Image comparison data.
▬▬▬▬▬▬

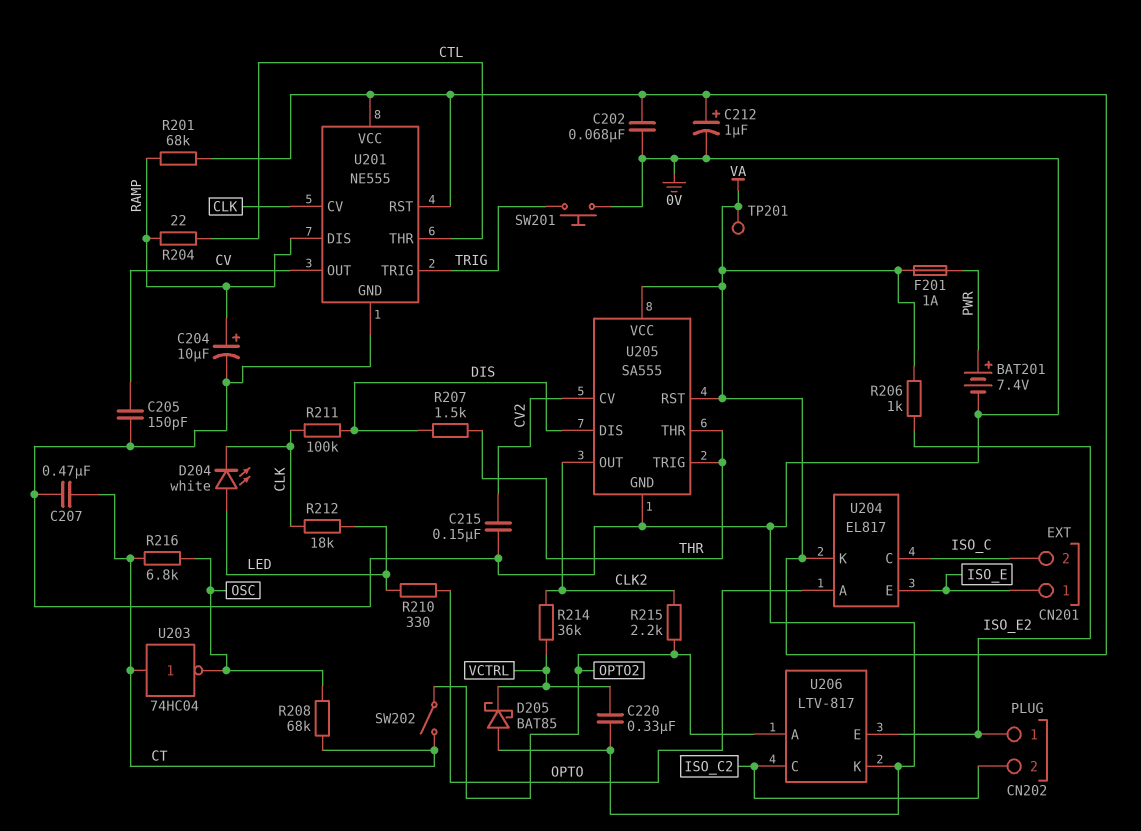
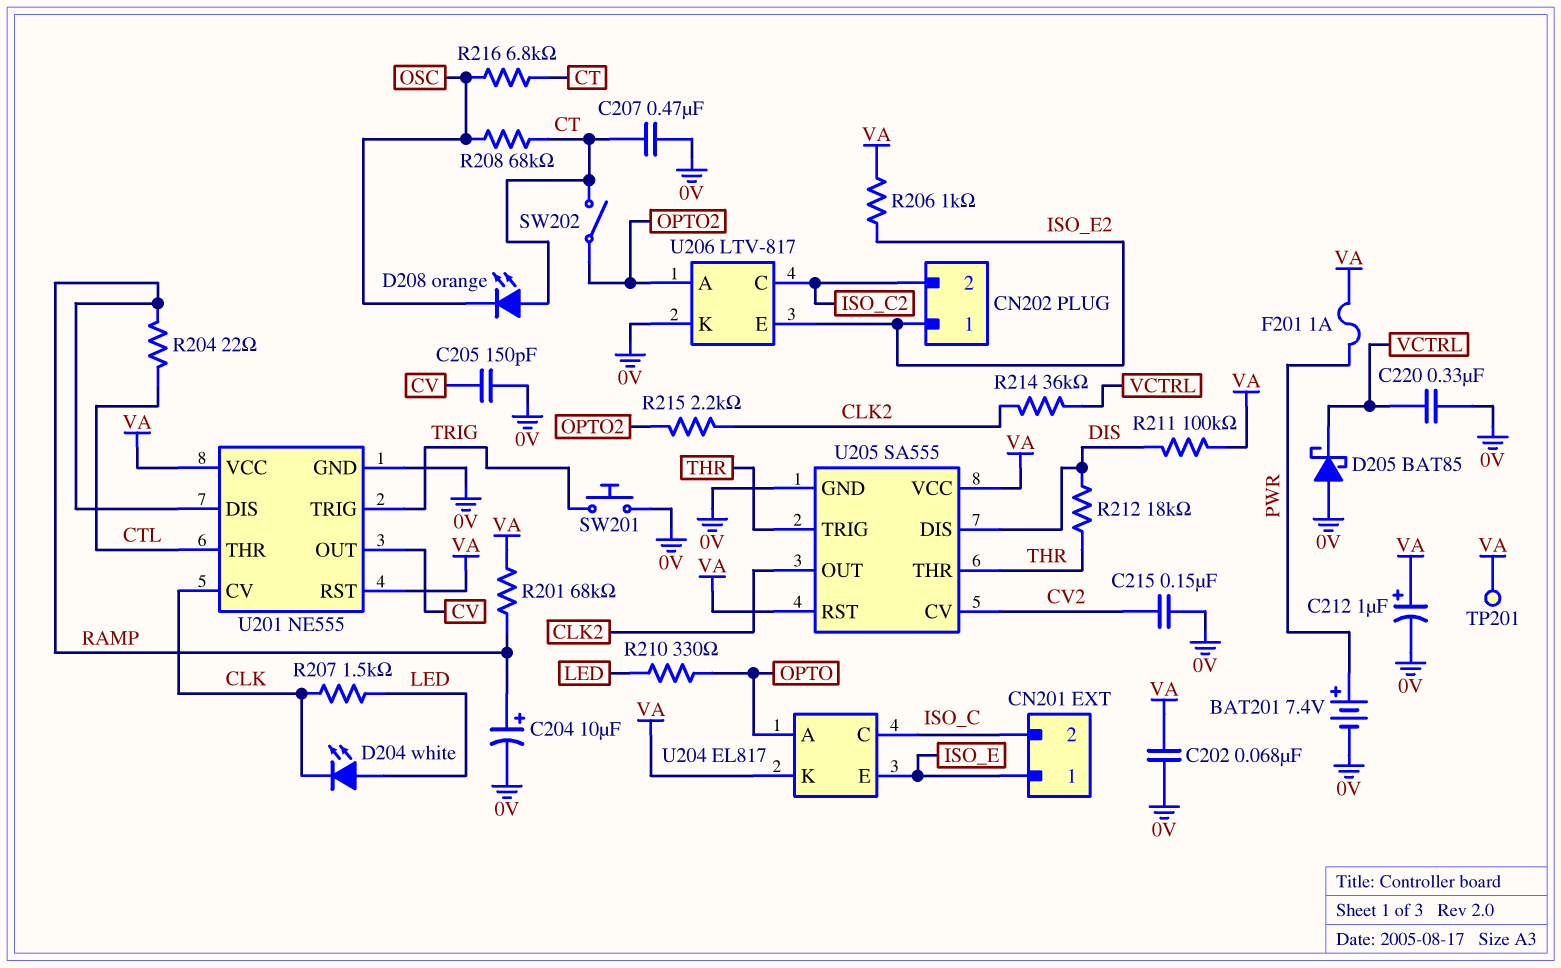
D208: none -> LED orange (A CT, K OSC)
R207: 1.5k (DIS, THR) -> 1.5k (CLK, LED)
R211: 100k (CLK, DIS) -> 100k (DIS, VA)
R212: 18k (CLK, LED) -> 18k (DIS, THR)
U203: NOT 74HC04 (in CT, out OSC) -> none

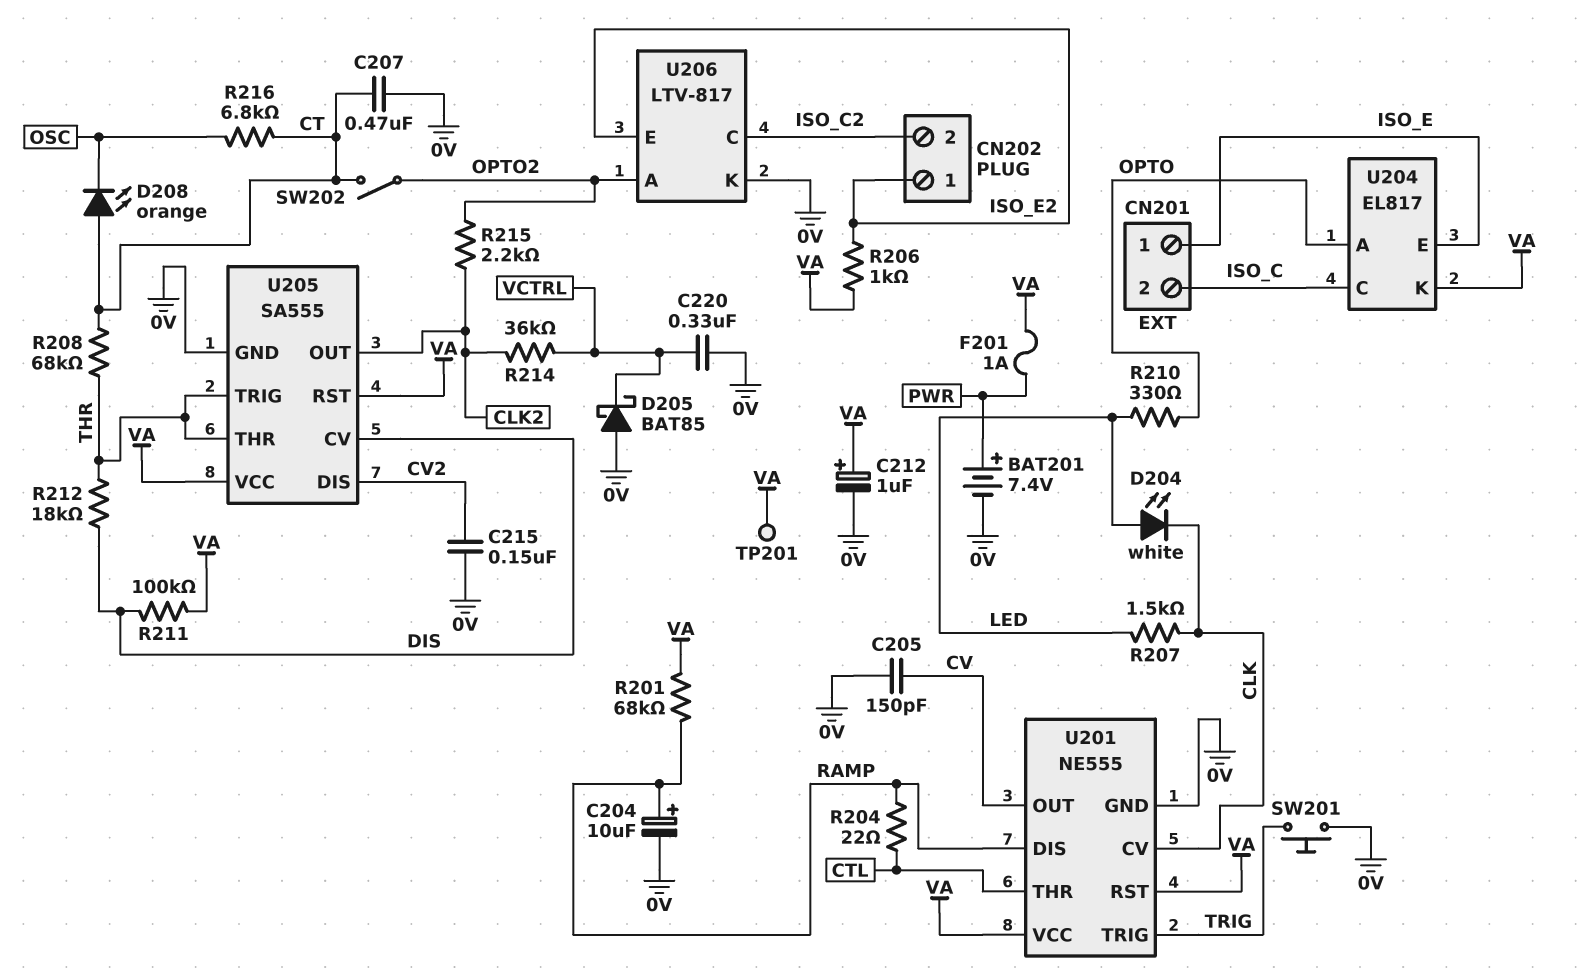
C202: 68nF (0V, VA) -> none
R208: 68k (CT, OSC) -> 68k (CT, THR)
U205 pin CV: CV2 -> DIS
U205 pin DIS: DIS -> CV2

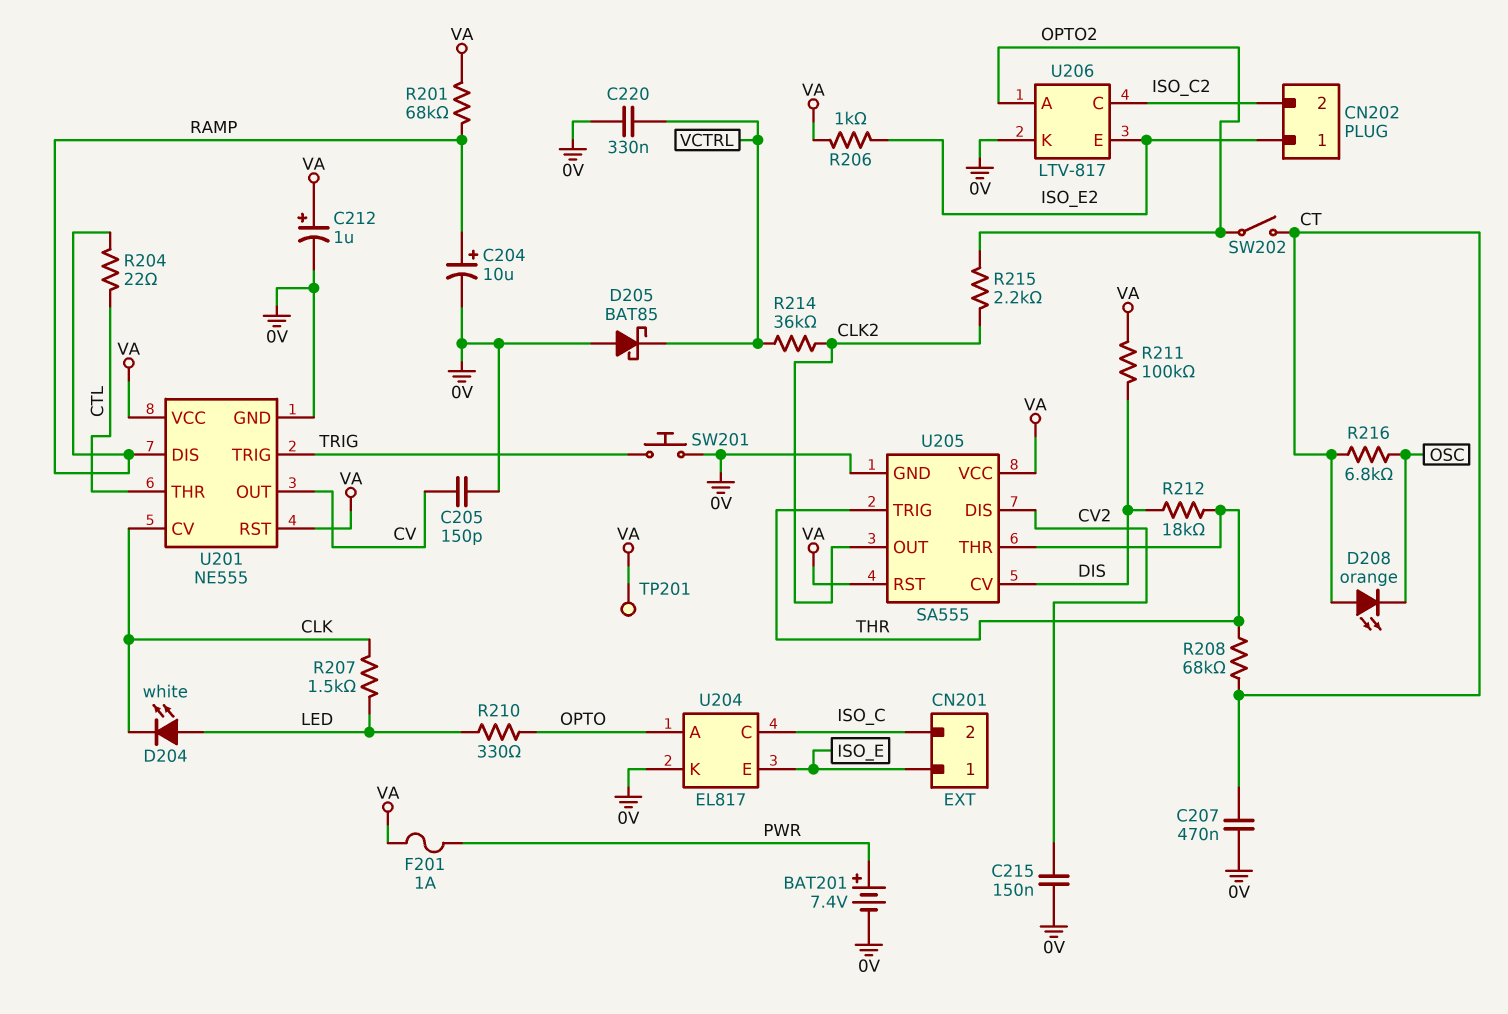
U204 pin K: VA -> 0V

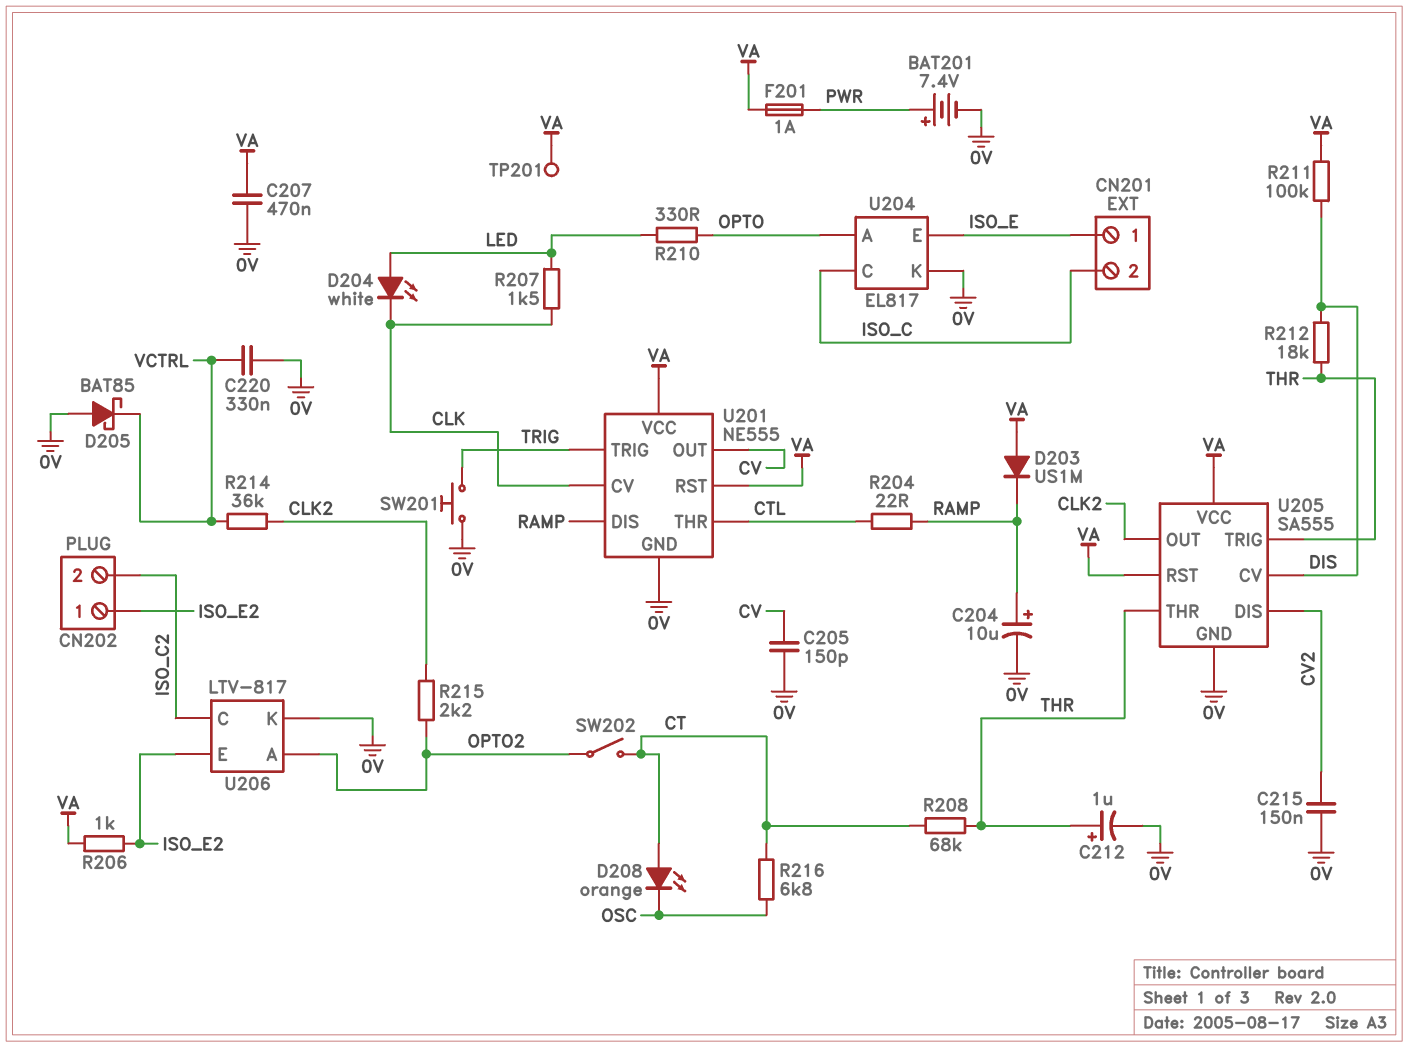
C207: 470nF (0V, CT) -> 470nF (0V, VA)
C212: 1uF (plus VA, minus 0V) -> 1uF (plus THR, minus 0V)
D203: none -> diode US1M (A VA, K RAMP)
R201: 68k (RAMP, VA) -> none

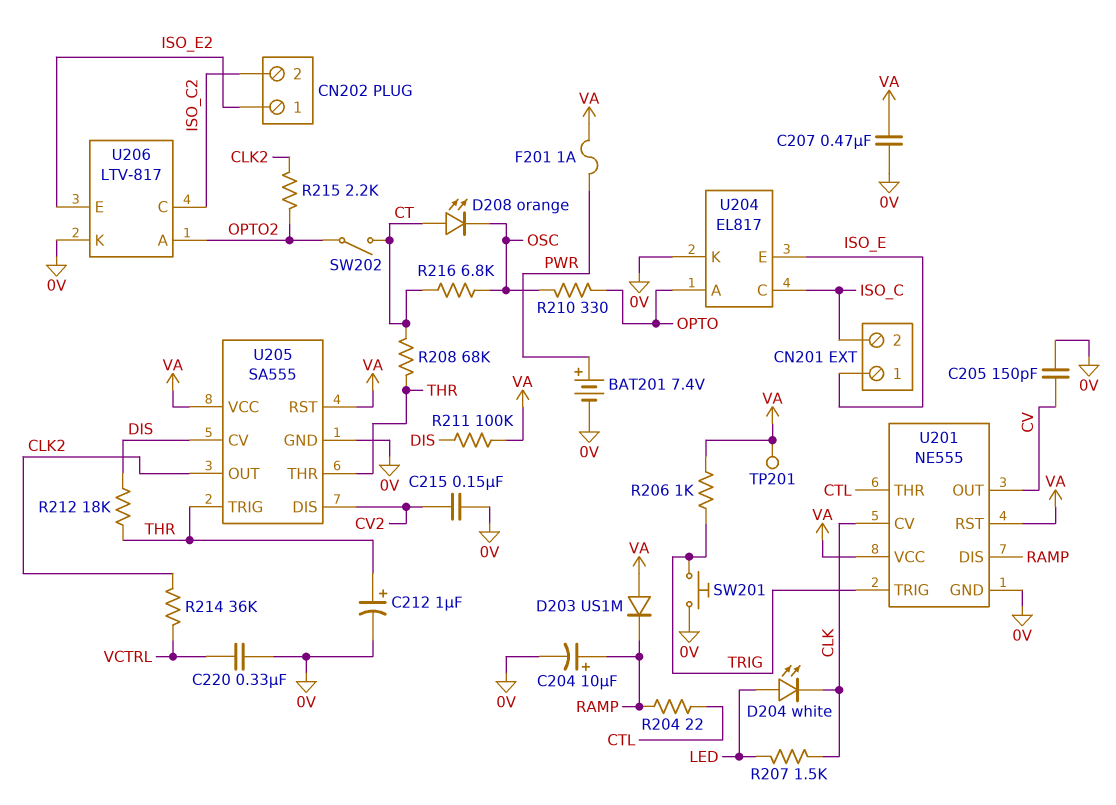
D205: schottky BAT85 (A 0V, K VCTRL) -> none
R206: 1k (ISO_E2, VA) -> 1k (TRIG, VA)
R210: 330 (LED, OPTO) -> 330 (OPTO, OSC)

▬▬▬▬▬▬

ASSIGNED TASK. Every entry is to be transcribed exactly, but the pictures are to be left out.

SOLUTION.
D208: none -> LED orange (A CT, K OSC)
R207: 1.5k (DIS, THR) -> 1.5k (CLK, LED)
R211: 100k (CLK, DIS) -> 100k (DIS, VA)
R212: 18k (CLK, LED) -> 18k (DIS, THR)
U203: NOT 74HC04 (in CT, out OSC) -> none

C202: 68nF (0V, VA) -> none
R208: 68k (CT, OSC) -> 68k (CT, THR)
U205 pin CV: CV2 -> DIS
U205 pin DIS: DIS -> CV2

U204 pin K: VA -> 0V

C207: 470nF (0V, CT) -> 470nF (0V, VA)
C212: 1uF (plus VA, minus 0V) -> 1uF (plus THR, minus 0V)
D203: none -> diode US1M (A VA, K RAMP)
R201: 68k (RAMP, VA) -> none

D205: schottky BAT85 (A 0V, K VCTRL) -> none
R206: 1k (ISO_E2, VA) -> 1k (TRIG, VA)
R210: 330 (LED, OPTO) -> 330 (OPTO, OSC)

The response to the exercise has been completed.